Short exercise
Revise the items below, changing each "center" to "middle" and leaving everything else untouched. Leave out the pictures.

Data extract
-=-=-
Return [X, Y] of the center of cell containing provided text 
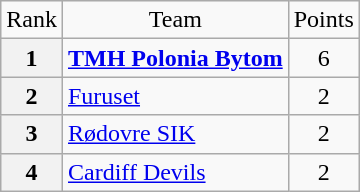
1 [32, 58]
4 [32, 172]
Furuset [175, 96]
TMH Polonia Bytom [175, 58]
Cardiff Devils [175, 172]
Team [175, 20]
Rødovre SIK [175, 134]
Rank [32, 20]
6 [324, 58]
Points [324, 20]
3 [32, 134]
Return the [x, y] coordinate for the center point of the cell that contains the specified text.  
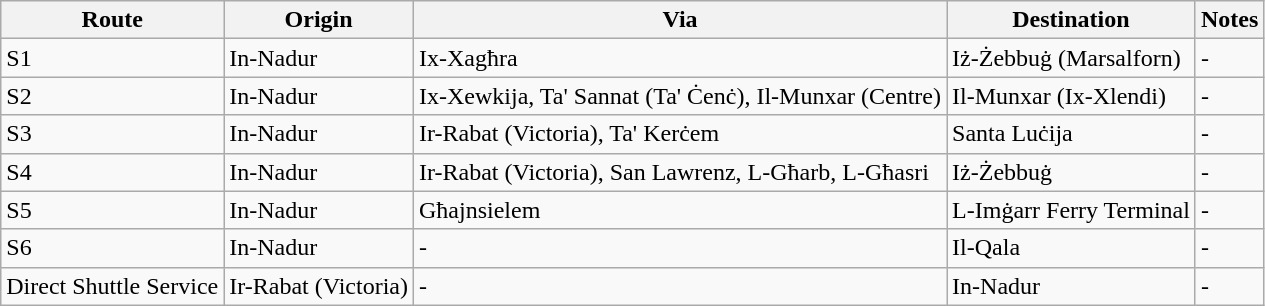
Route [112, 20]
S3 [112, 134]
Destination [1072, 20]
Iż-Żebbuġ (Marsalforn) [1072, 58]
L-Imġarr Ferry Terminal [1072, 210]
S1 [112, 58]
Iż-Żebbuġ [1072, 172]
Ir-Rabat (Victoria), Ta' Kerċem [680, 134]
Origin [319, 20]
S2 [112, 96]
S6 [112, 248]
Notes [1229, 20]
Ir-Rabat (Victoria) [319, 286]
Għajnsielem [680, 210]
S4 [112, 172]
Ix-Xagħra [680, 58]
Ix-Xewkija, Ta' Sannat (Ta' Ċenċ), Il-Munxar (Centre) [680, 96]
Il-Qala [1072, 248]
Santa Luċija [1072, 134]
Direct Shuttle Service [112, 286]
Ir-Rabat (Victoria), San Lawrenz, L-Għarb, L-Għasri [680, 172]
Il-Munxar (Ix-Xlendi) [1072, 96]
Via [680, 20]
S5 [112, 210]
-=-=-
Answer for the task
Return [X, Y] of the middle of cell containing provided text 
1 [32, 58]
4 [32, 172]
Furuset [175, 96]
TMH Polonia Bytom [175, 58]
Cardiff Devils [175, 172]
Team [175, 20]
Rødovre SIK [175, 134]
Rank [32, 20]
6 [324, 58]
Points [324, 20]
3 [32, 134]
Return the [x, y] coordinate for the middle point of the cell that contains the specified text.  
Route [112, 20]
S3 [112, 134]
Destination [1072, 20]
Iż-Żebbuġ (Marsalforn) [1072, 58]
L-Imġarr Ferry Terminal [1072, 210]
S1 [112, 58]
Iż-Żebbuġ [1072, 172]
Ir-Rabat (Victoria), Ta' Kerċem [680, 134]
Origin [319, 20]
S2 [112, 96]
S6 [112, 248]
Notes [1229, 20]
Ir-Rabat (Victoria) [319, 286]
Għajnsielem [680, 210]
S4 [112, 172]
Ix-Xagħra [680, 58]
Ix-Xewkija, Ta' Sannat (Ta' Ċenċ), Il-Munxar (Centre) [680, 96]
Il-Qala [1072, 248]
Santa Luċija [1072, 134]
Direct Shuttle Service [112, 286]
Ir-Rabat (Victoria), San Lawrenz, L-Għarb, L-Għasri [680, 172]
Il-Munxar (Ix-Xlendi) [1072, 96]
Via [680, 20]
S5 [112, 210]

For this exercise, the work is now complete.